* RECORDS SUPPLIED *
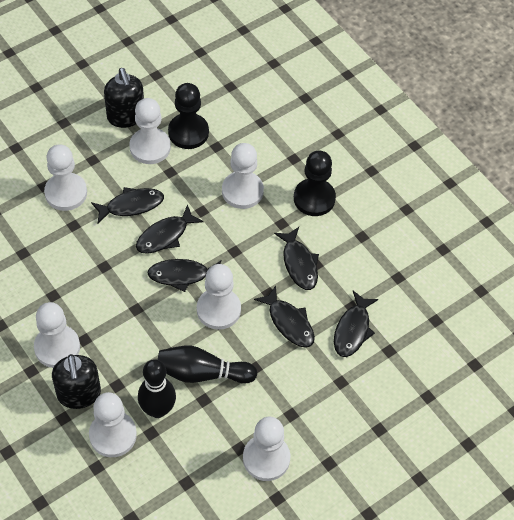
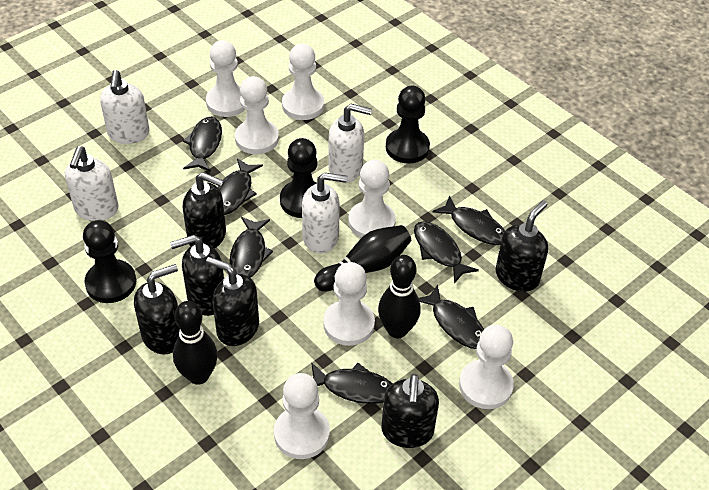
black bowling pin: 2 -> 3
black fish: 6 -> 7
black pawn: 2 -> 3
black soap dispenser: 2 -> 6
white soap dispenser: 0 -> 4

...

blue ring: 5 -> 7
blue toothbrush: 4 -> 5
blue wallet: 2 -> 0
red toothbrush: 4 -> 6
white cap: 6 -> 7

---

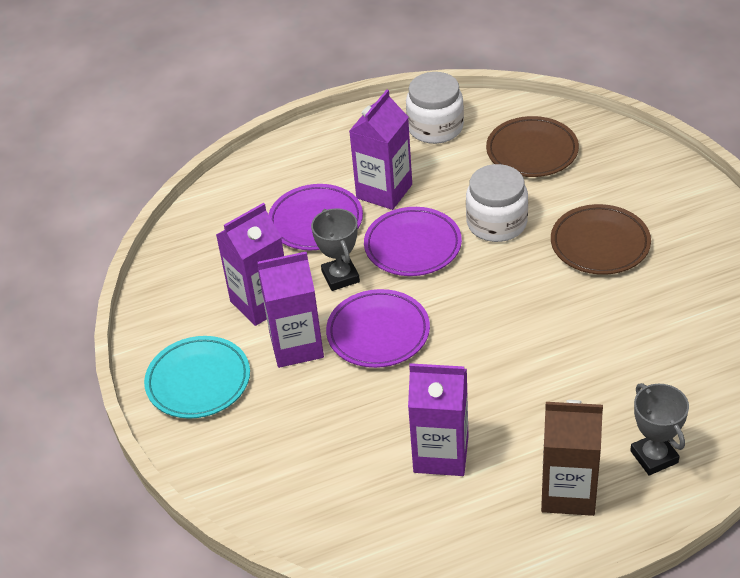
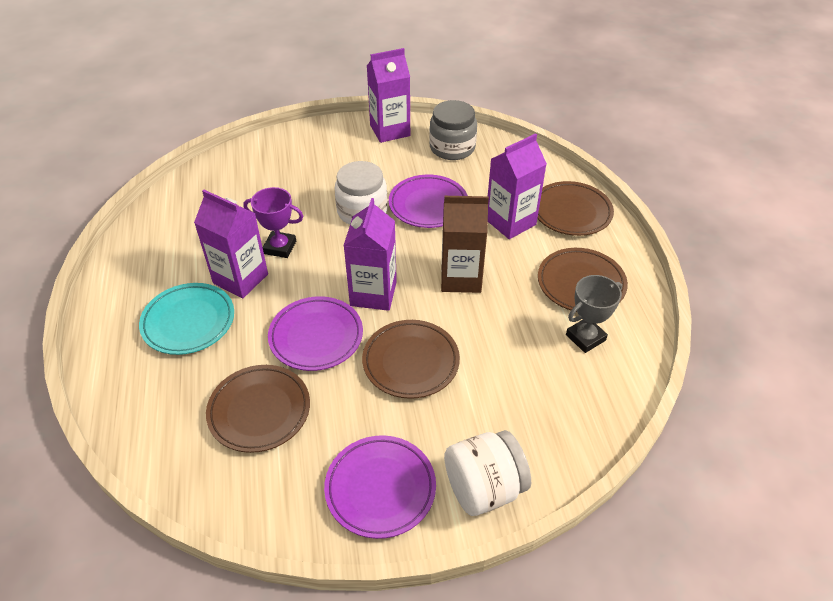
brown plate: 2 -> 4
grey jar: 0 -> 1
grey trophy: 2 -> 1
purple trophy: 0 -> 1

* AIM OF THE EXERCISE *
Of the entries above, transcribe exactly those lines that fall between the line containing "brown plate: 2 -> 4" and the line containing "purple trophy: 0 -> 1", together with those two lines.

* TASK ANSWER *
brown plate: 2 -> 4
grey jar: 0 -> 1
grey trophy: 2 -> 1
purple trophy: 0 -> 1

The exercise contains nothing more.